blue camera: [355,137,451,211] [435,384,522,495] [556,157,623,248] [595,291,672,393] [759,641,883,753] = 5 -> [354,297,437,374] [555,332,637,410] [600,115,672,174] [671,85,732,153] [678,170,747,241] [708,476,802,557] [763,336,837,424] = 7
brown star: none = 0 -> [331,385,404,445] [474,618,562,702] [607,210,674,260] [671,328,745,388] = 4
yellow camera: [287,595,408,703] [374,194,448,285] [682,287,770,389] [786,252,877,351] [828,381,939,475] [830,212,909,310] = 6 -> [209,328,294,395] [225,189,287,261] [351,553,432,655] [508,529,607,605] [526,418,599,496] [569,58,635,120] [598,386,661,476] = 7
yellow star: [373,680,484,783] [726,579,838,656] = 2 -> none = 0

★ ★ ★ ★ ★

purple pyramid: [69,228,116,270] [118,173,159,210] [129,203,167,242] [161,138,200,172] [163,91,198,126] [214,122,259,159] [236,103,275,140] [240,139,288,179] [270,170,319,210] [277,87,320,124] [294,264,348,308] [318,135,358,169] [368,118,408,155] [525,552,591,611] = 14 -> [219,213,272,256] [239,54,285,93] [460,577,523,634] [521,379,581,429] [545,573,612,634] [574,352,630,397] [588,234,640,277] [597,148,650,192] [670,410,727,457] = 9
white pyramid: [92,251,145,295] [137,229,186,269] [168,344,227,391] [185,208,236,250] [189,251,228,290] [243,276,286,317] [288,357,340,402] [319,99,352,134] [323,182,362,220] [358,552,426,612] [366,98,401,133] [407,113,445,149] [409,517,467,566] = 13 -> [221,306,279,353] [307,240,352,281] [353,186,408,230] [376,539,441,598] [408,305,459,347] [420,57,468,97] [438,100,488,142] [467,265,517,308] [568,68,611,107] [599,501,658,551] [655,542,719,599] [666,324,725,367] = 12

★ ★ ★ ★ ★

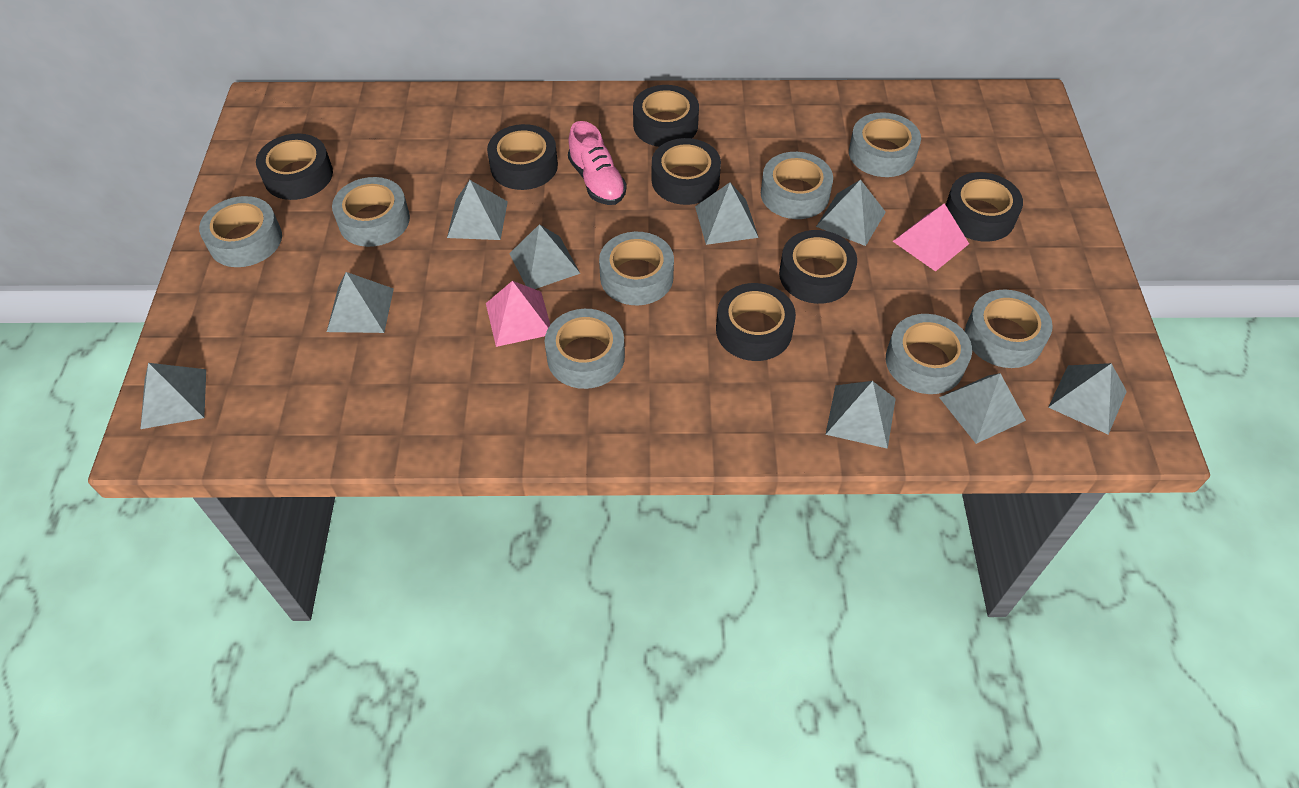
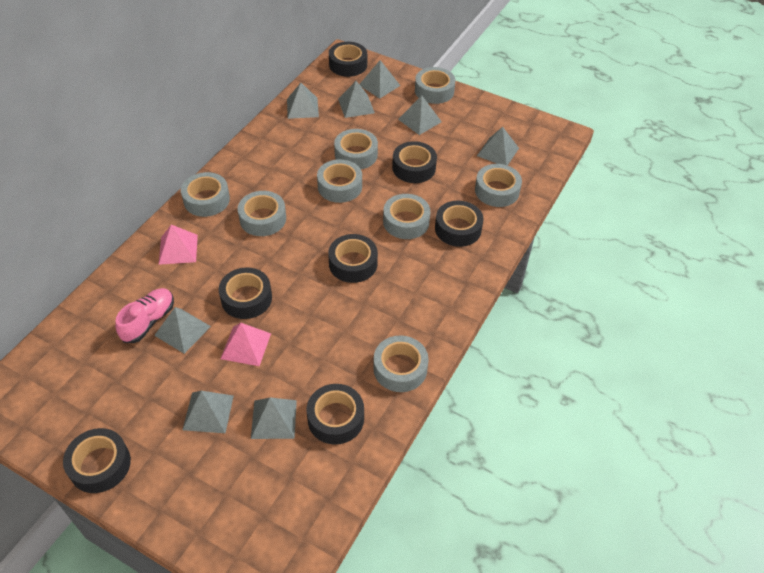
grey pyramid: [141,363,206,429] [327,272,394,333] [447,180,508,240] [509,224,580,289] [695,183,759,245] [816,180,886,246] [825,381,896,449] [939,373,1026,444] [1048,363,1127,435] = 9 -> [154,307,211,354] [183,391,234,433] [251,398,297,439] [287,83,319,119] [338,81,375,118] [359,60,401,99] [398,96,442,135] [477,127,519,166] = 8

★ ★ ★ ★ ★

--- TO DO ---
Taking the line with "blue camera: [355,137,451,211]" as the first and the line with "brown star: none" as the last, retype that stretch of the data above exactly, with no other lines.

--- RESPONSE TO THIS EXERCISE ---
blue camera: [355,137,451,211] [435,384,522,495] [556,157,623,248] [595,291,672,393] [759,641,883,753] = 5 -> [354,297,437,374] [555,332,637,410] [600,115,672,174] [671,85,732,153] [678,170,747,241] [708,476,802,557] [763,336,837,424] = 7
brown star: none = 0 -> [331,385,404,445] [474,618,562,702] [607,210,674,260] [671,328,745,388] = 4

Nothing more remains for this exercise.